Object state change records ::
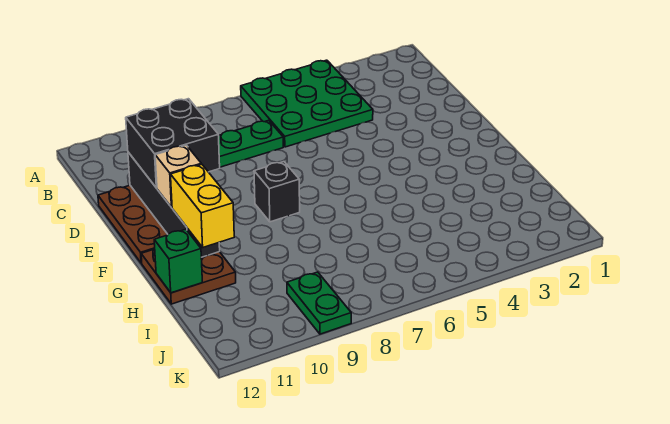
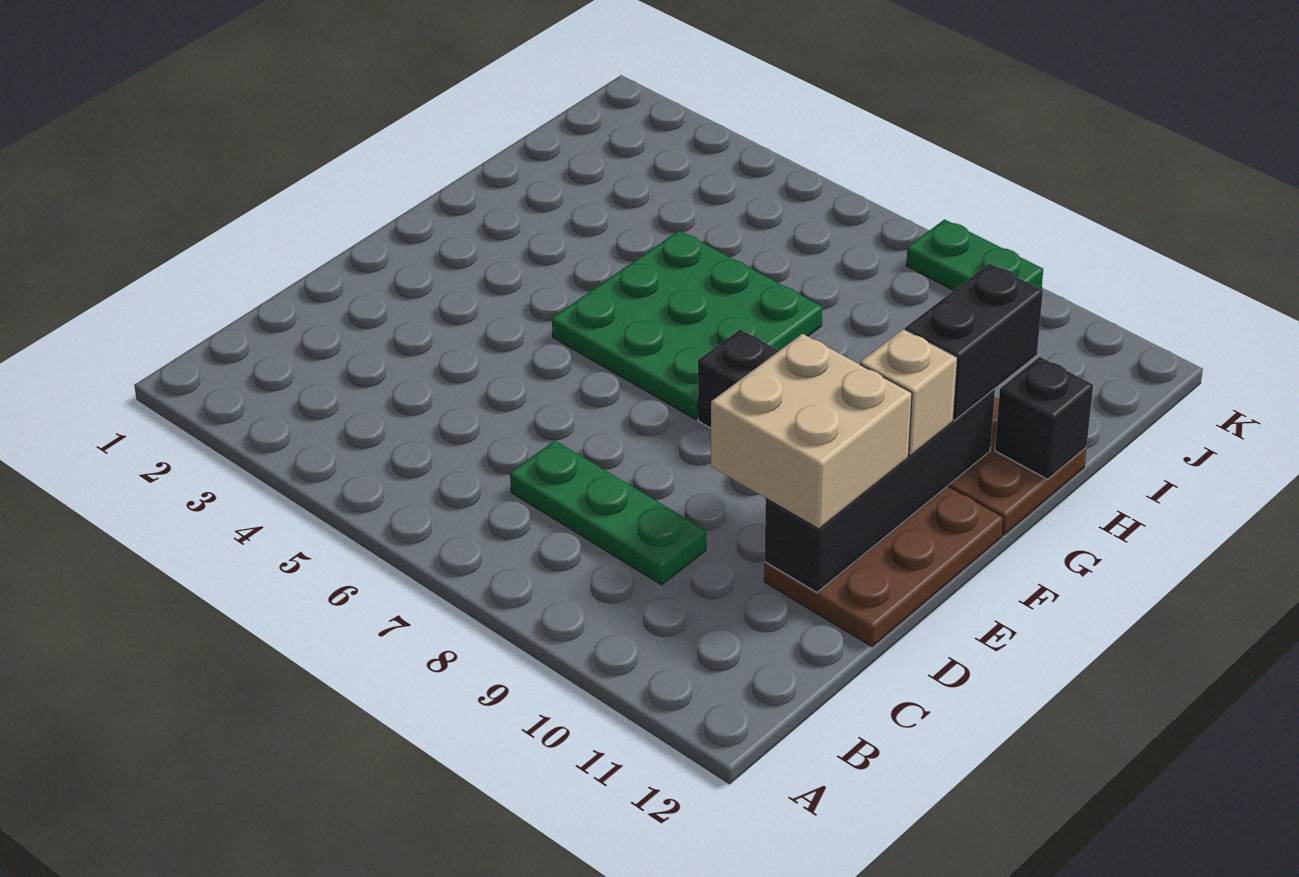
green plate A4:C6 level 1 -> green plate F5:H7 level 1
black brick D10:E11 level 3 -> tan brick D10:E11 level 3
yellow brick G11:H11 level 3 -> black brick G11:H11 level 3
green brick H12 level 2 -> black brick H12 level 2
green plate J9:K9 level 1 -> green plate K8:K9 level 1

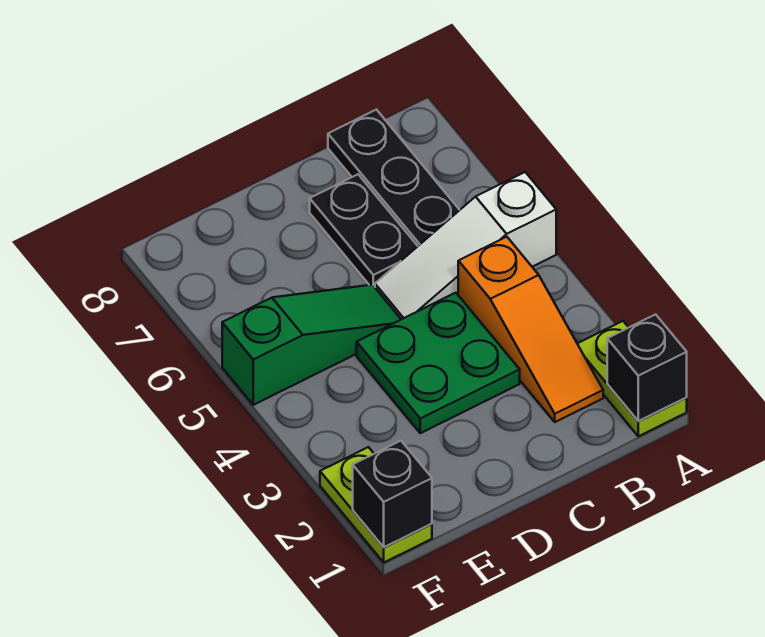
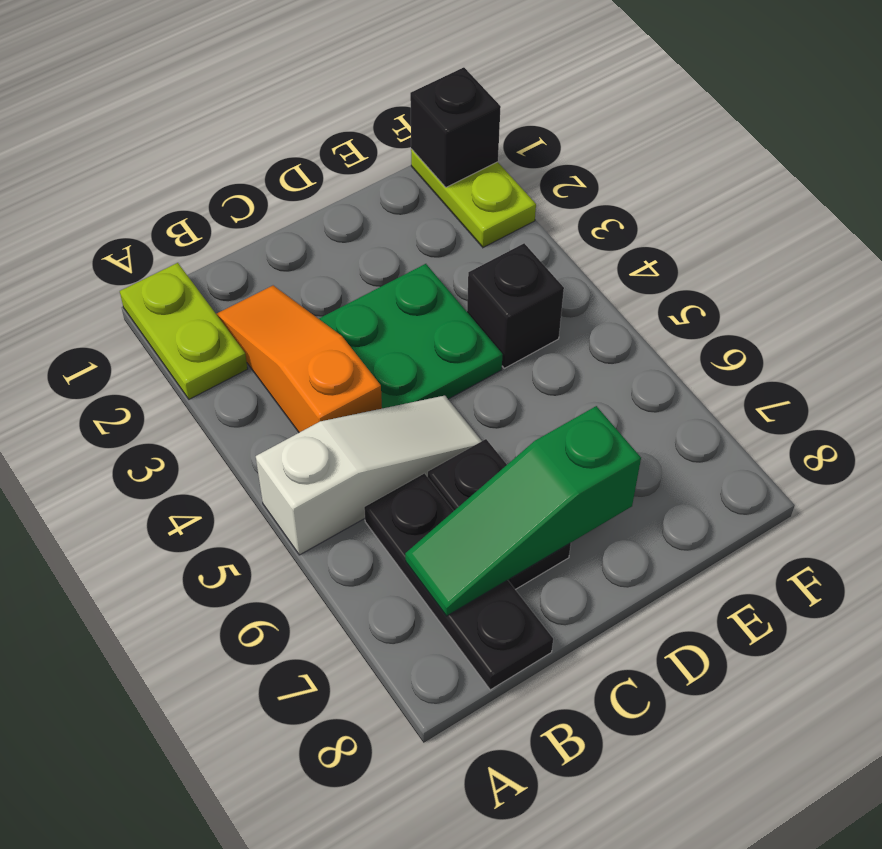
black brick A1 level 2 -> black brick E4 level 1
green slope D5:F5 level 1 top F -> green slope B7:D7 level 2 top D

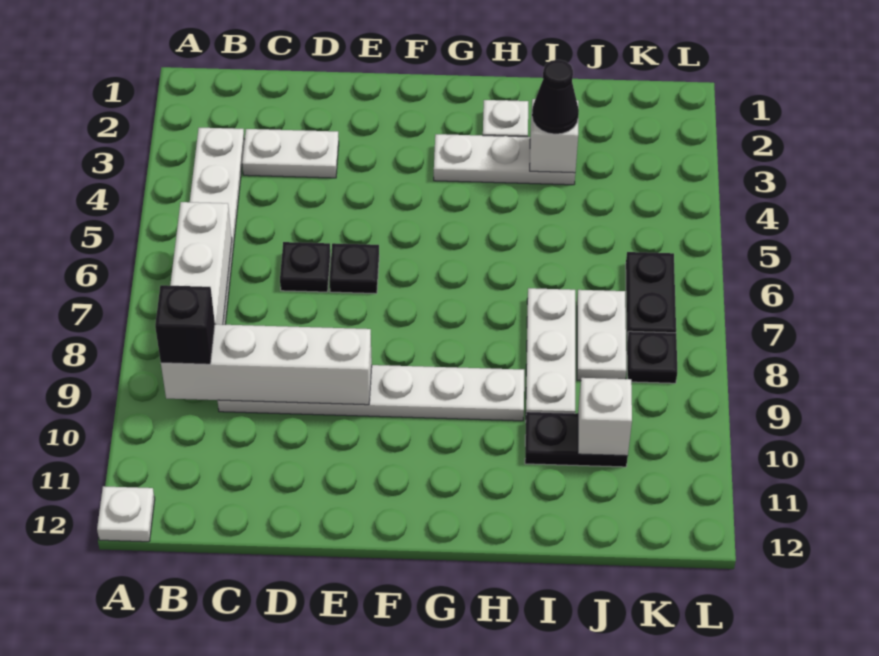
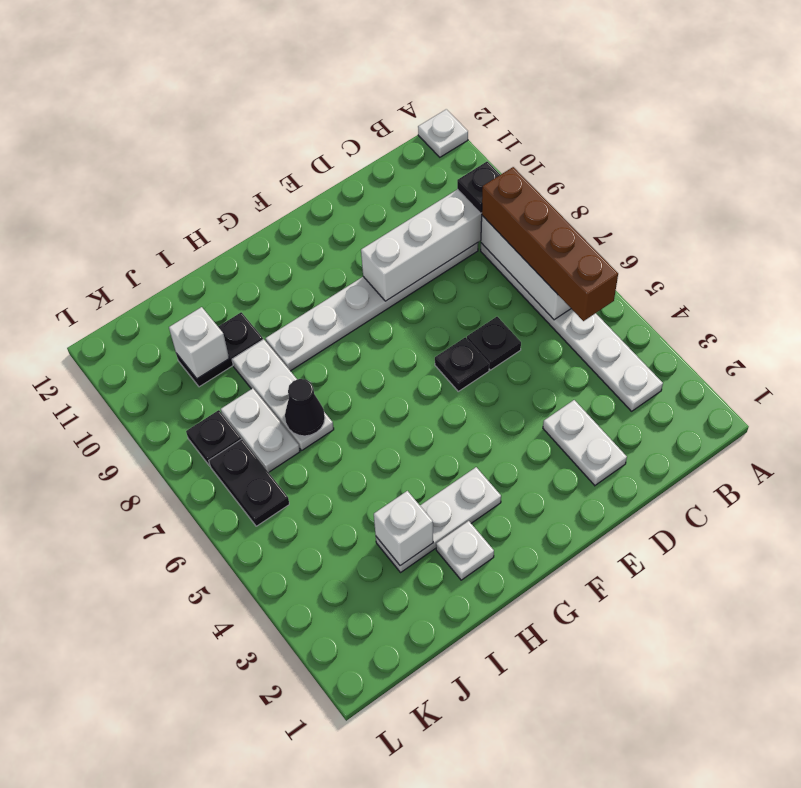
none -> brown brick B5:B8 level 3
black brick B9 level 3 -> black plate B9 level 3
white plate C3:D3 level 1 -> white plate D2:D3 level 1
black cone I3 level 3 -> black cone I7 level 2

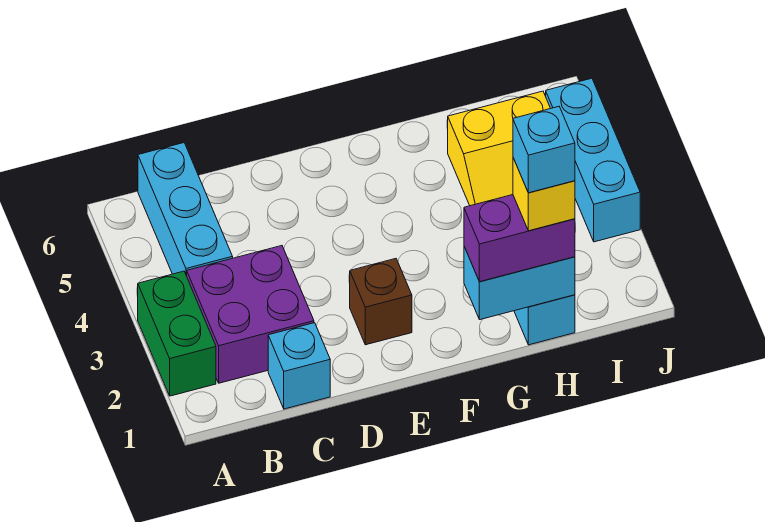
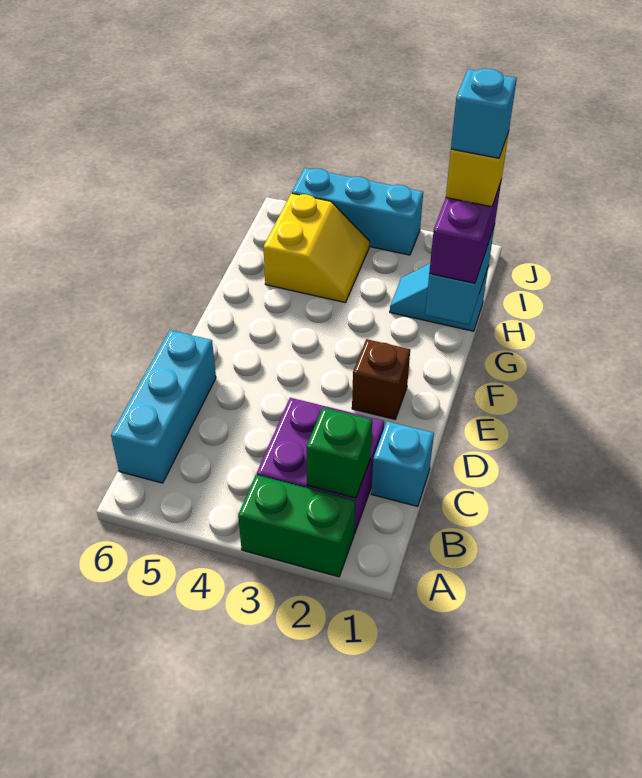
none -> green brick B2 level 2
cyan brick B4:B6 level 1 -> cyan brick B6:D6 level 1

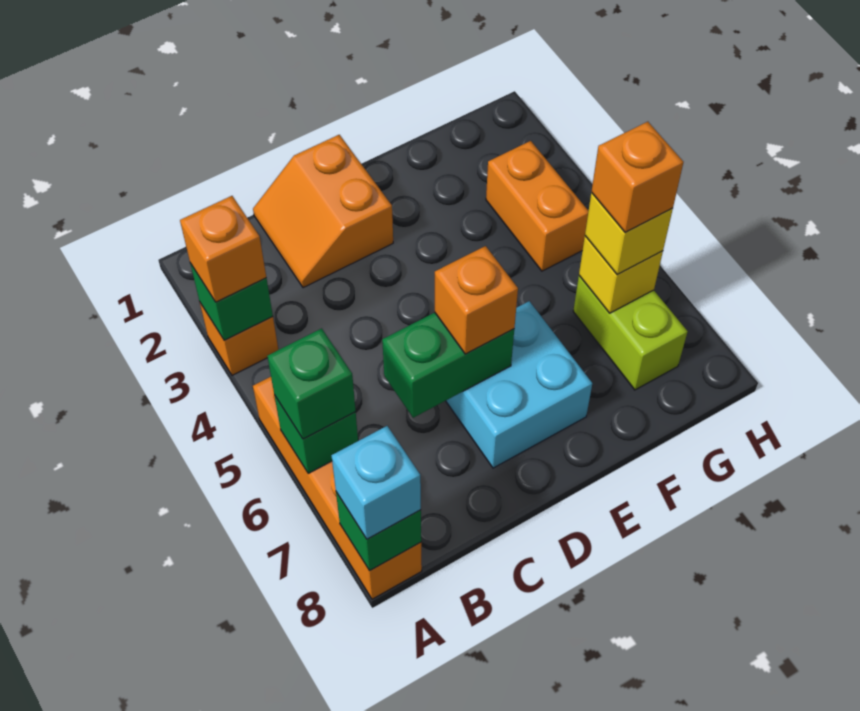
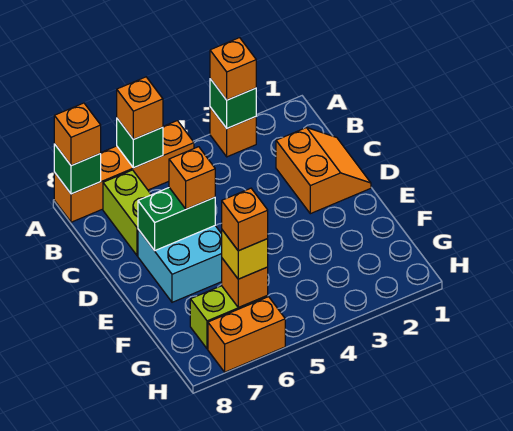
green brick A6 level 3 -> orange brick A6 level 3
cyan brick A8 level 3 -> orange brick A8 level 3
none -> lime brick B7:C7 level 1
orange slope C1:D2 level 1 top D -> orange slope C1:D2 level 1 top 2
green brick C6:D6 level 2 -> green brick D6:D7 level 2
orange brick G3:G4 level 1 -> orange brick H6:H7 level 1
yellow brick G6 level 2 -> orange brick G6 level 2

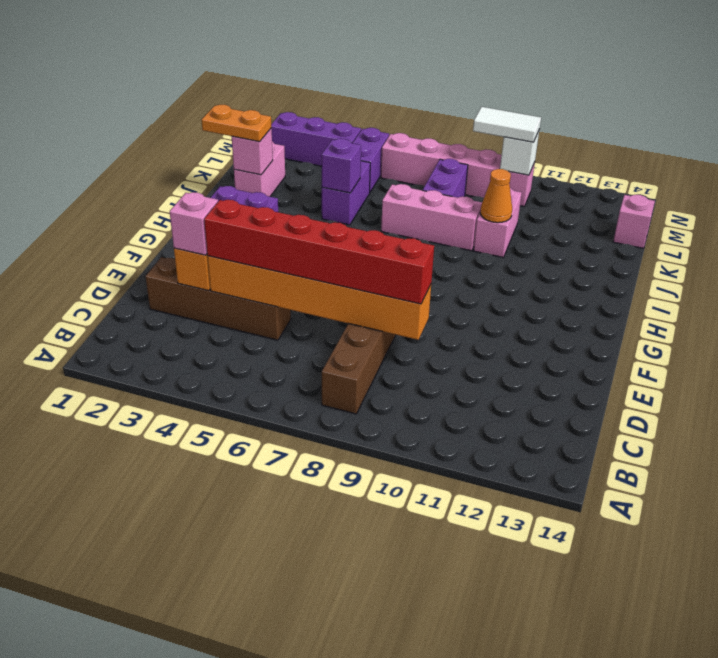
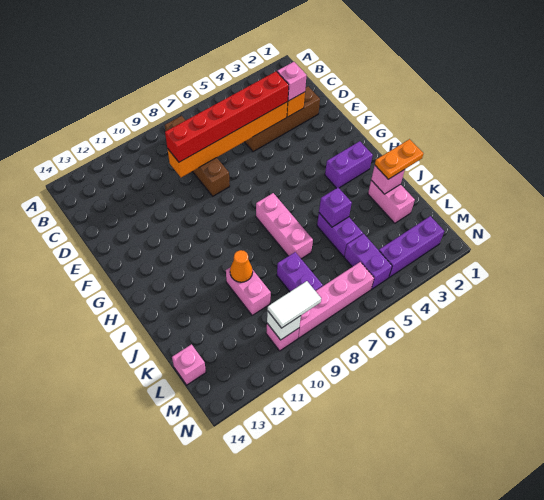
pink brick J7:J9 level 1 -> pink brick H7:J7 level 1

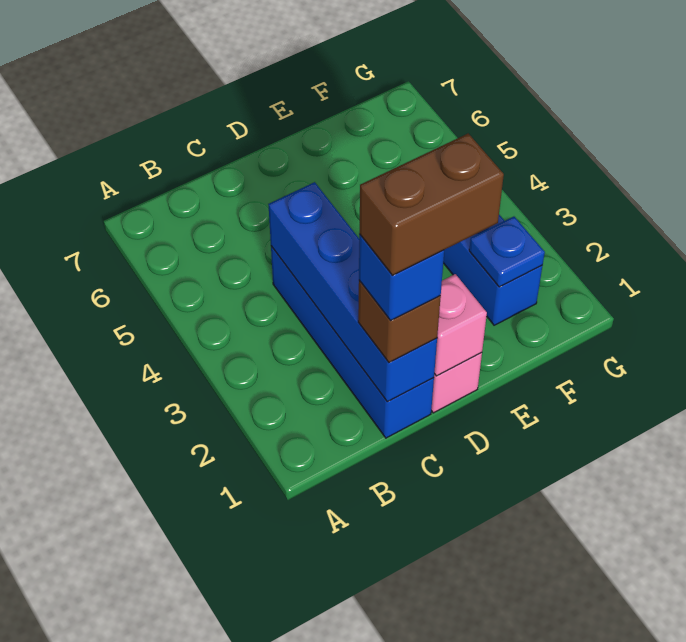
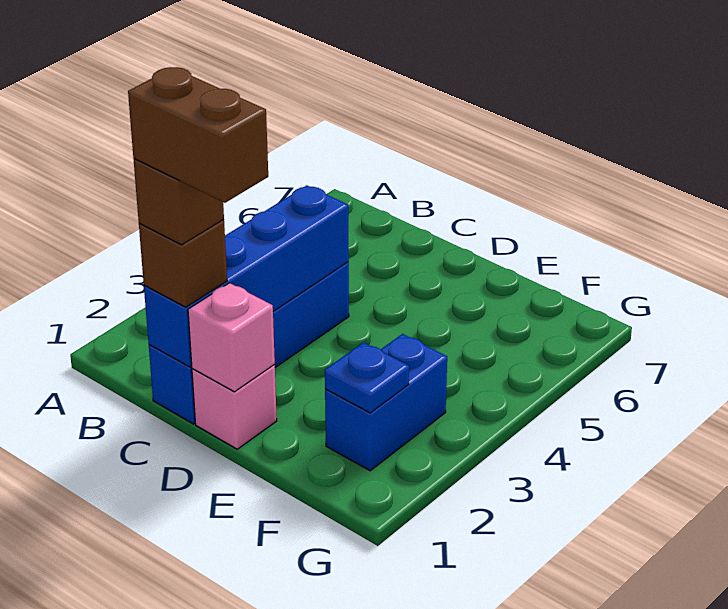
blue brick C1 level 4 -> brown brick C1 level 4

EXERCISE DETAILS ::
Produce only the lines from the line containing "cyan brick A8" through the line containing "yellow brick G6", inclusive of both, exactly as they stand in the entries above.

RESULT OF THIS EXERCISE ::
cyan brick A8 level 3 -> orange brick A8 level 3
none -> lime brick B7:C7 level 1
orange slope C1:D2 level 1 top D -> orange slope C1:D2 level 1 top 2
green brick C6:D6 level 2 -> green brick D6:D7 level 2
orange brick G3:G4 level 1 -> orange brick H6:H7 level 1
yellow brick G6 level 2 -> orange brick G6 level 2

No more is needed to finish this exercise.